■ REQUIRED ACTION
Going down the data below, set down exactly the line with "none -> purple plate D9:G9 level 1" and each line after it through the line with "none -> black cone J2 level 3"; no other lines.

■ AVAILABLE DATA
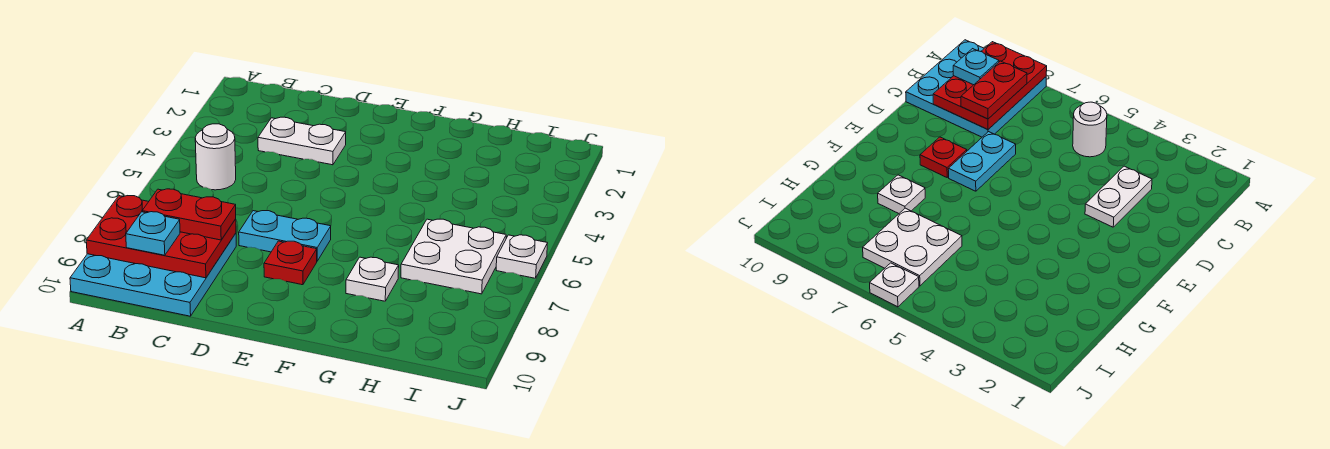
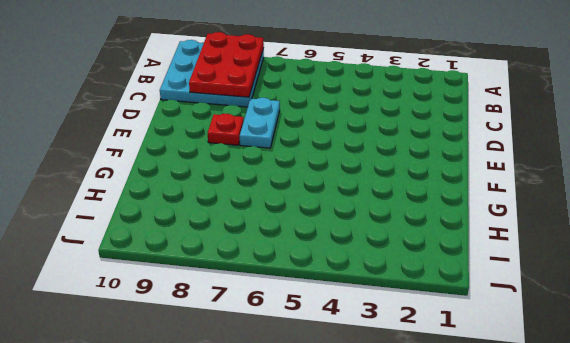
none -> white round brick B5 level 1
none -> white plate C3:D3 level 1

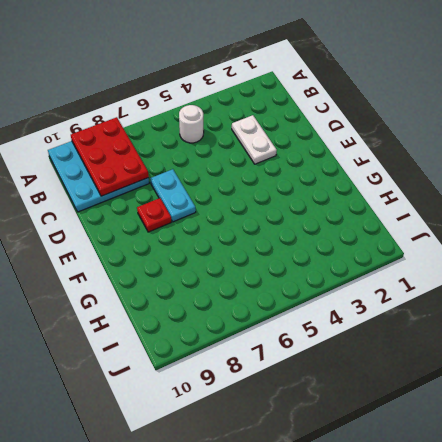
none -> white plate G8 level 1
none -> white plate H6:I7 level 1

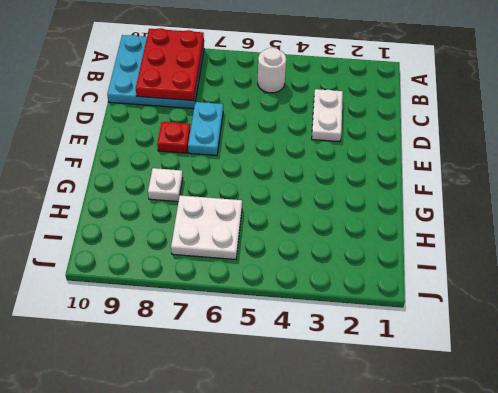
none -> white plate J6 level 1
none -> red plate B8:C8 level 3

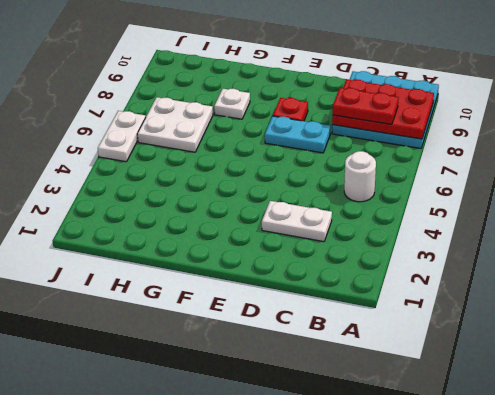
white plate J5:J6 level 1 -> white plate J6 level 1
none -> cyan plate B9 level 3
...
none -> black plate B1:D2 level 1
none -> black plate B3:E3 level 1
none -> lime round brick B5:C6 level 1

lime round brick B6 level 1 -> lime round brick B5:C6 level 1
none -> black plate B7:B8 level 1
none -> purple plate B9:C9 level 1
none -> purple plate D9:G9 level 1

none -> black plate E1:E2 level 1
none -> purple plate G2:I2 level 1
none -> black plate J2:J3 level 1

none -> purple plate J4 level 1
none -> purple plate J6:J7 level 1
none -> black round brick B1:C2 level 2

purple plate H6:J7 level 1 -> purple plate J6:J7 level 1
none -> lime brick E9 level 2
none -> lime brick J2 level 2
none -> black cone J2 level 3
==
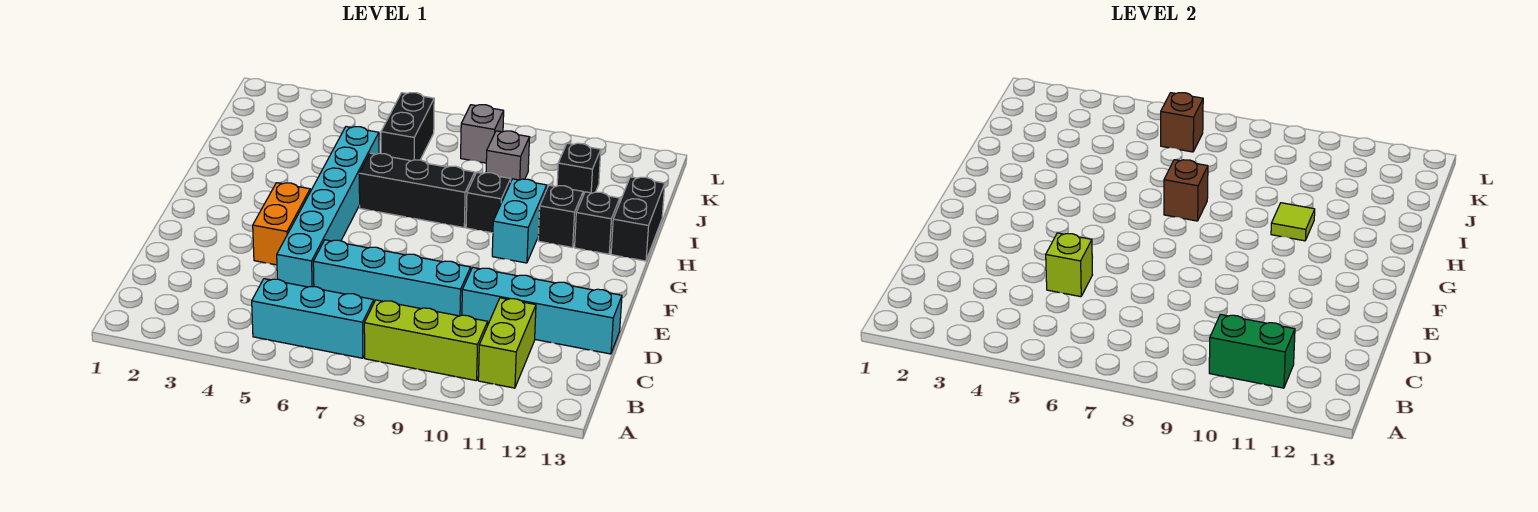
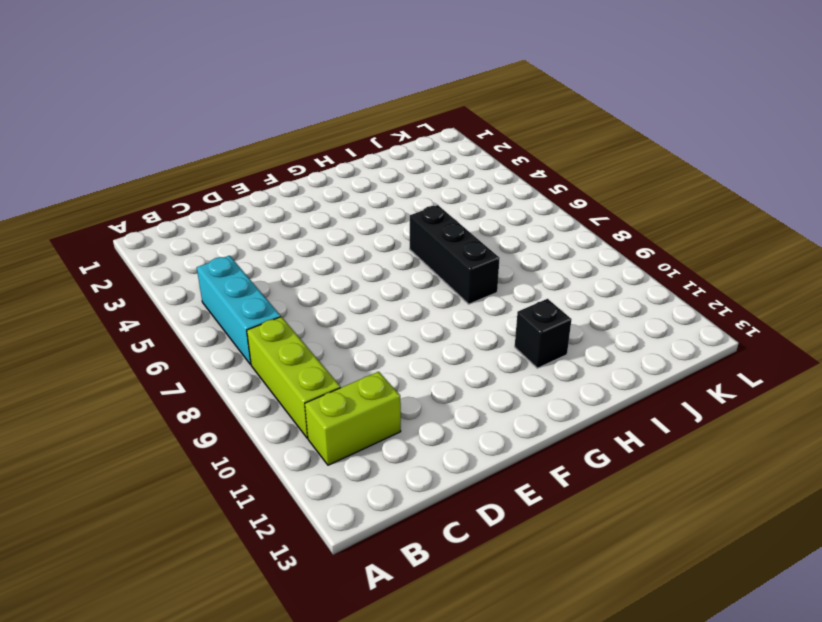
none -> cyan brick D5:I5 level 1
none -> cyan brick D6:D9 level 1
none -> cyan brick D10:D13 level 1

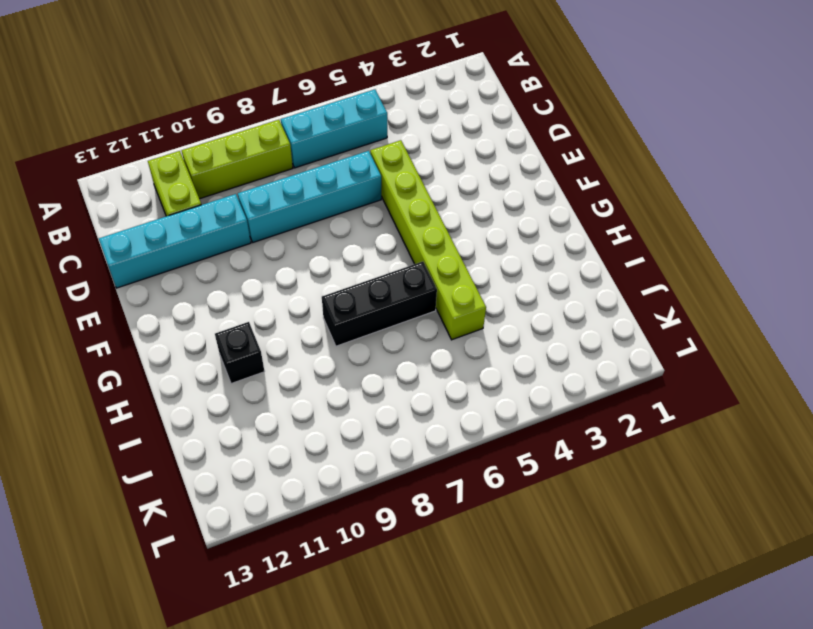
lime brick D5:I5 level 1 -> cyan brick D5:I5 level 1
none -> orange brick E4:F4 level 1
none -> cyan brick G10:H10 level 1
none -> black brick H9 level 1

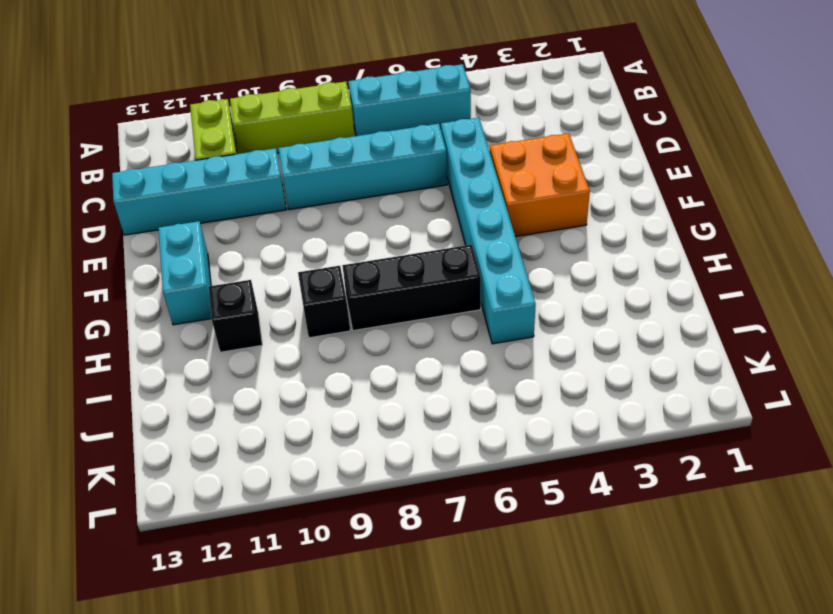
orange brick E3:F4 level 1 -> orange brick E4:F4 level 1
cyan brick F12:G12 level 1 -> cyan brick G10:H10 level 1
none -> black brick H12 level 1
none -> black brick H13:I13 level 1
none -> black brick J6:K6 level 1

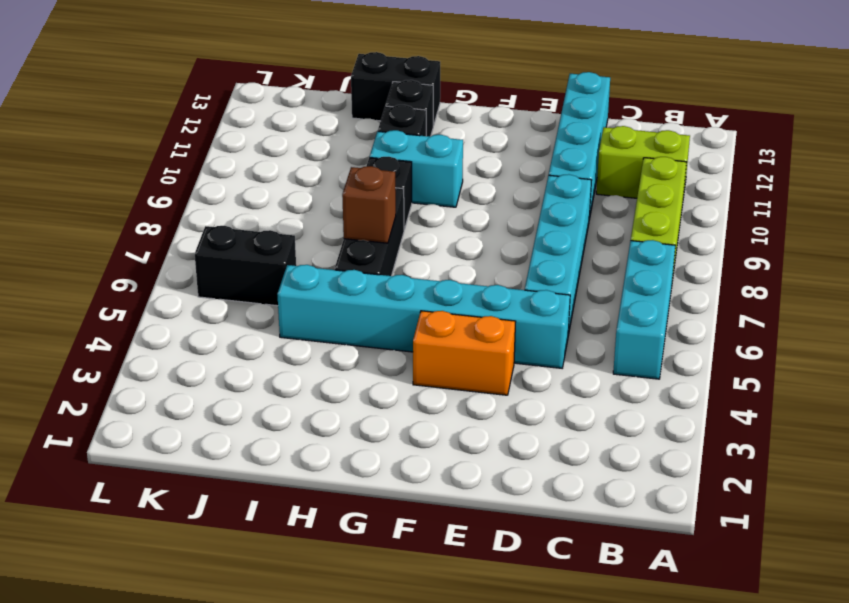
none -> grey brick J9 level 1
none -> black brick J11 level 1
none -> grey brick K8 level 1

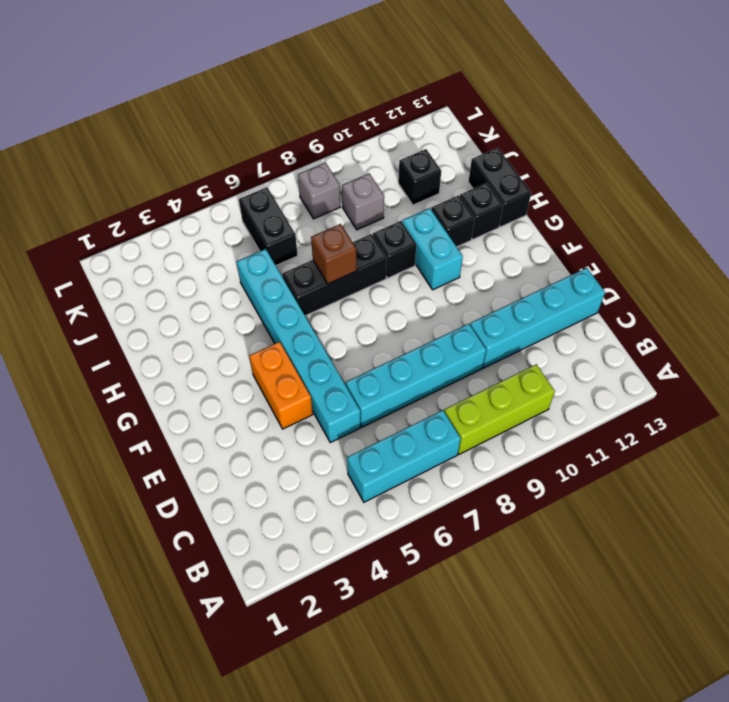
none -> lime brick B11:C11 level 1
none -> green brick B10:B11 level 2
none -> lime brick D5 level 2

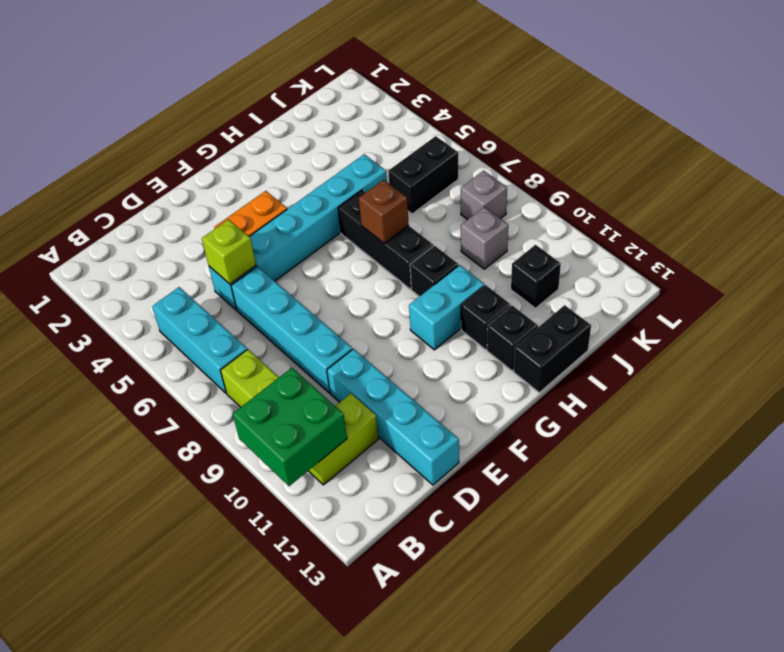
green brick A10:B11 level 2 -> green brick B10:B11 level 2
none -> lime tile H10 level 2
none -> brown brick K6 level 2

■ RESULT
none -> purple plate D9:G9 level 1

none -> black plate E1:E2 level 1
none -> purple plate G2:I2 level 1
none -> black plate J2:J3 level 1

none -> purple plate J4 level 1
none -> purple plate J6:J7 level 1
none -> black round brick B1:C2 level 2

purple plate H6:J7 level 1 -> purple plate J6:J7 level 1
none -> lime brick E9 level 2
none -> lime brick J2 level 2
none -> black cone J2 level 3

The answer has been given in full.